Segment Start: Excerpted data
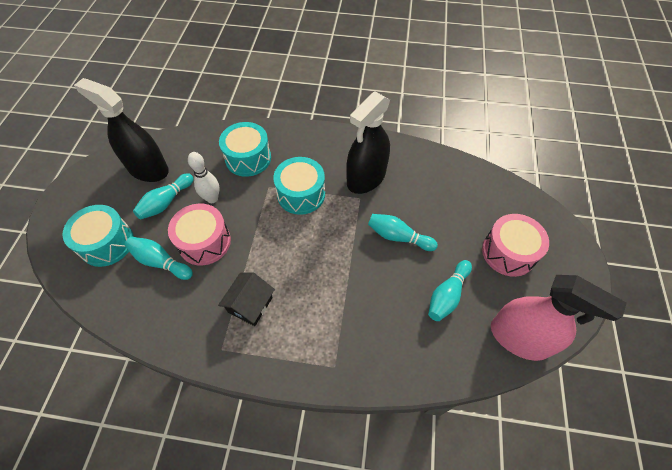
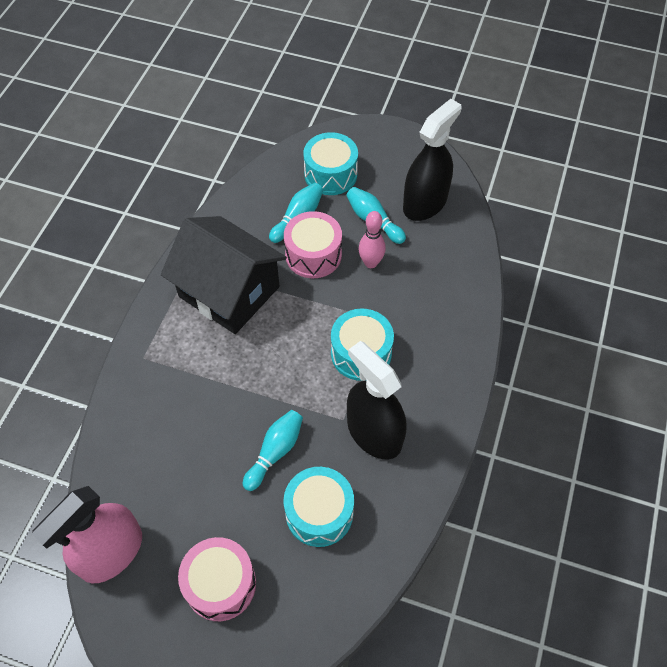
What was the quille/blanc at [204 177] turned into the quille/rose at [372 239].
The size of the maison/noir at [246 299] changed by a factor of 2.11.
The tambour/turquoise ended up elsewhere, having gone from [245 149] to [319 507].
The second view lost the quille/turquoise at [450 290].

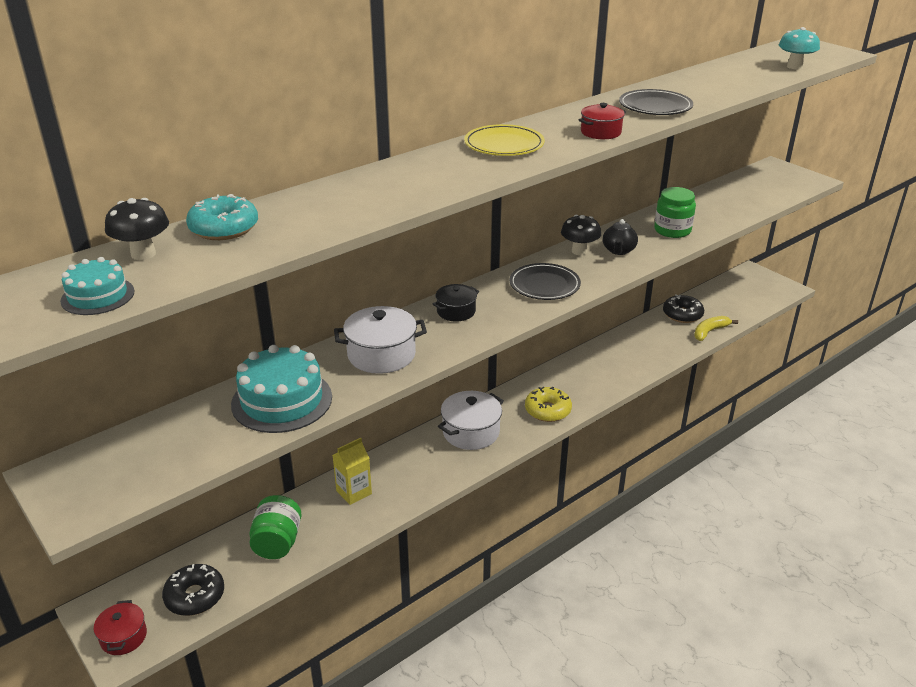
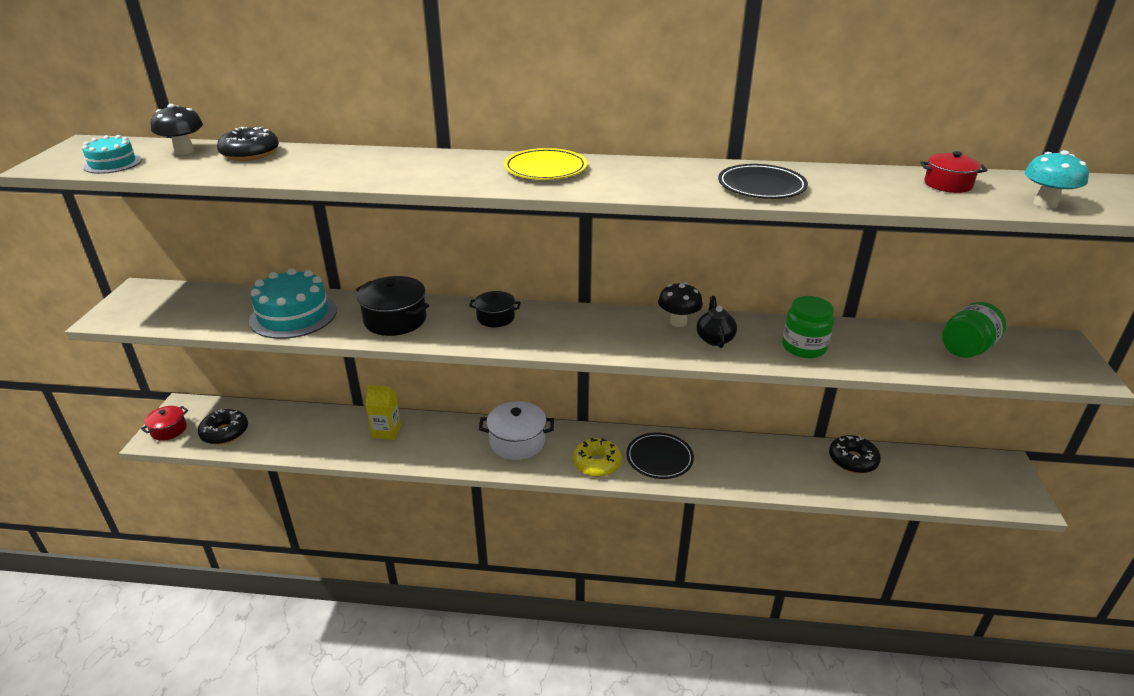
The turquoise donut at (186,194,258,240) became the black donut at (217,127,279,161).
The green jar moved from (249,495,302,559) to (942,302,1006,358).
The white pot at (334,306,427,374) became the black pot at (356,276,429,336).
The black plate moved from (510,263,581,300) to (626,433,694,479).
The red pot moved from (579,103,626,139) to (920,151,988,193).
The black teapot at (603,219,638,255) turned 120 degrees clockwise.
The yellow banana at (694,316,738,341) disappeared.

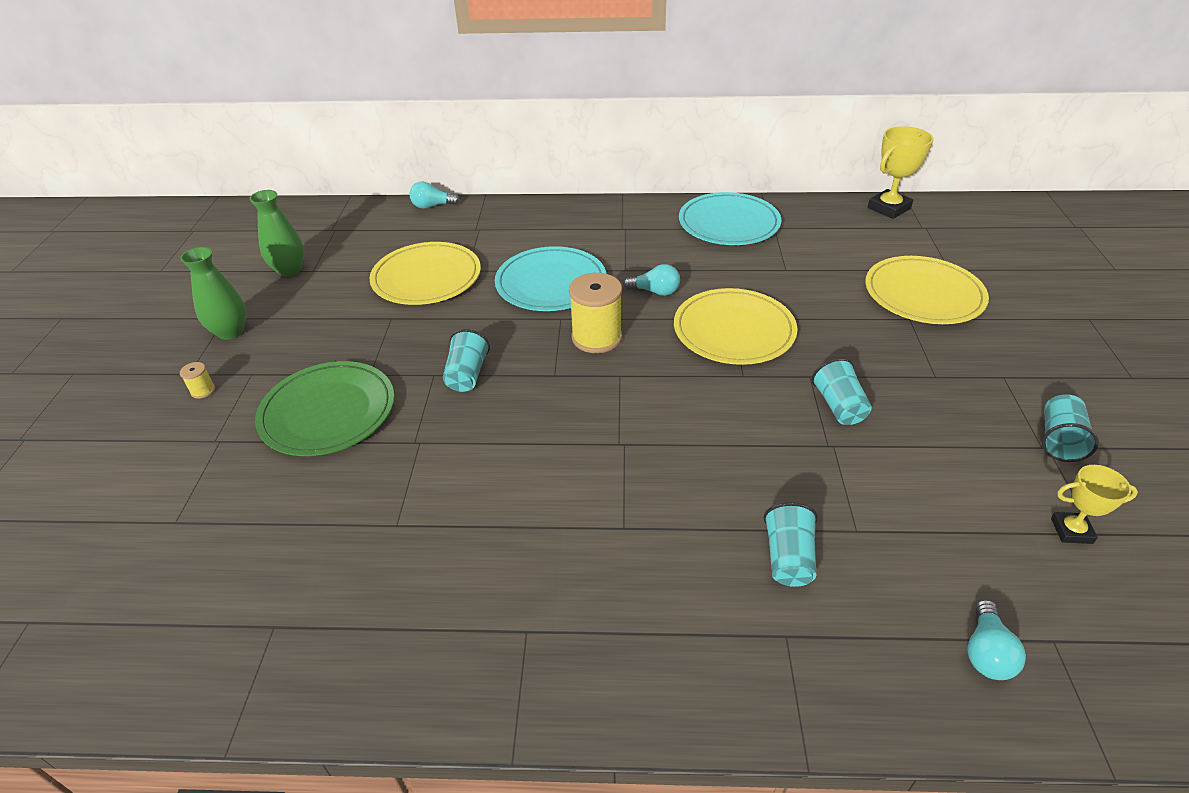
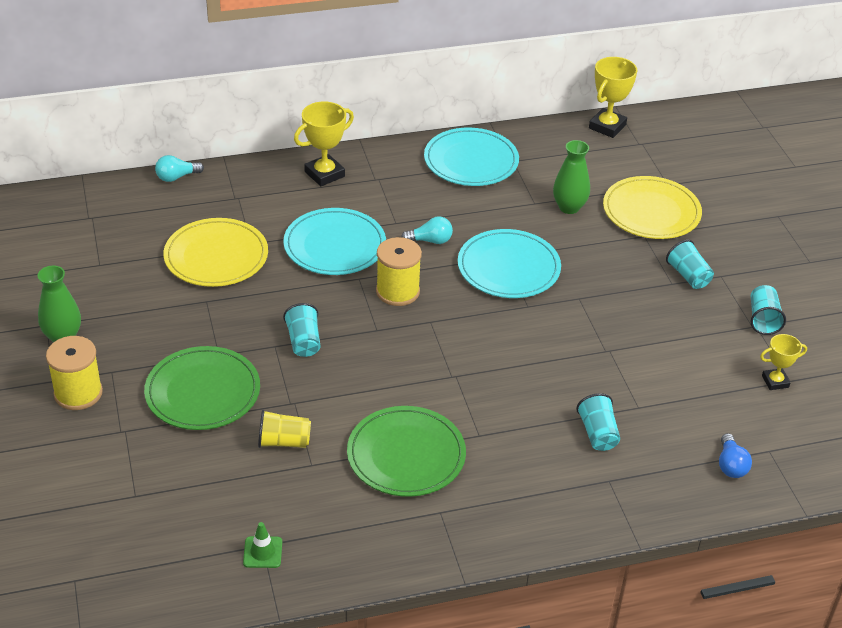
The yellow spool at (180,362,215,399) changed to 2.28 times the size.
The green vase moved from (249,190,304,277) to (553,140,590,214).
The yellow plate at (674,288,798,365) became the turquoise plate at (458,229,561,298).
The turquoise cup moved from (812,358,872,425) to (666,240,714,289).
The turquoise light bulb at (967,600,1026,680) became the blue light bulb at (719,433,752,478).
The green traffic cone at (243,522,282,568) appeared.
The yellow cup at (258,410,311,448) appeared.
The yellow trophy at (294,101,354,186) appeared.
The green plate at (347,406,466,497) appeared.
Segment End: Excerpted data
Segment Start: Excerpted data
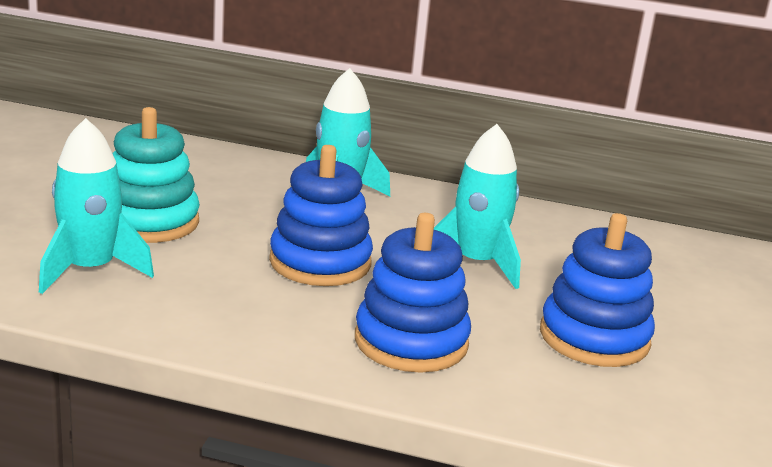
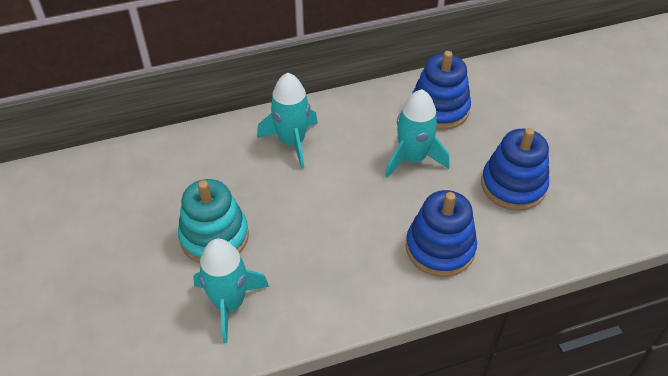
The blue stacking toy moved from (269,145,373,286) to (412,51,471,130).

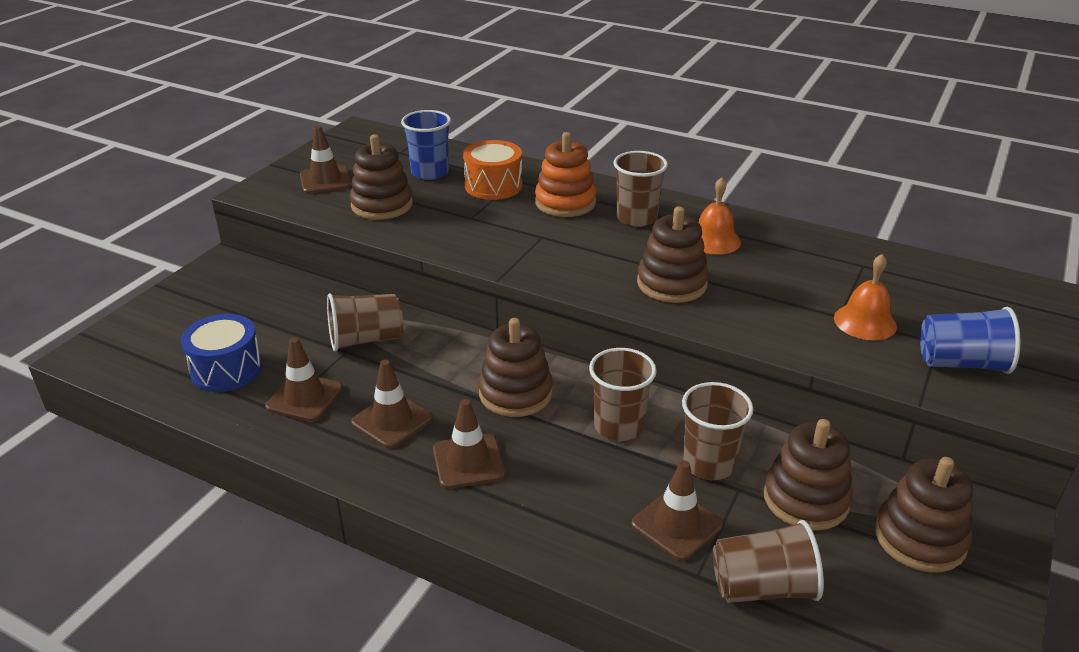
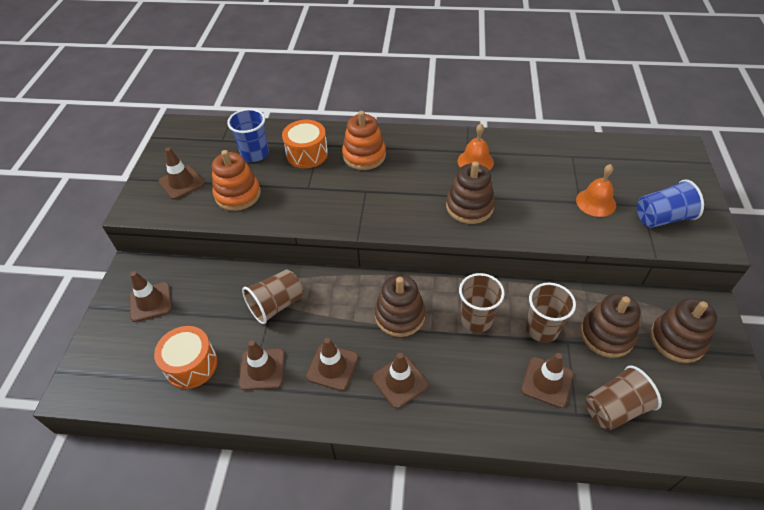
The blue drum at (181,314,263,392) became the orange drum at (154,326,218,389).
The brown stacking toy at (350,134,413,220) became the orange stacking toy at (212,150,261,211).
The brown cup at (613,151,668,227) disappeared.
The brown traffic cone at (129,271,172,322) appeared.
Segment End: Excerpted data
## Problem requirements:
Reproduce verbatim the lines above, from the line with "The turquoise donut" through the line with "The black teapot".

## Your response:
The turquoise donut at (186,194,258,240) became the black donut at (217,127,279,161).
The green jar moved from (249,495,302,559) to (942,302,1006,358).
The white pot at (334,306,427,374) became the black pot at (356,276,429,336).
The black plate moved from (510,263,581,300) to (626,433,694,479).
The red pot moved from (579,103,626,139) to (920,151,988,193).
The black teapot at (603,219,638,255) turned 120 degrees clockwise.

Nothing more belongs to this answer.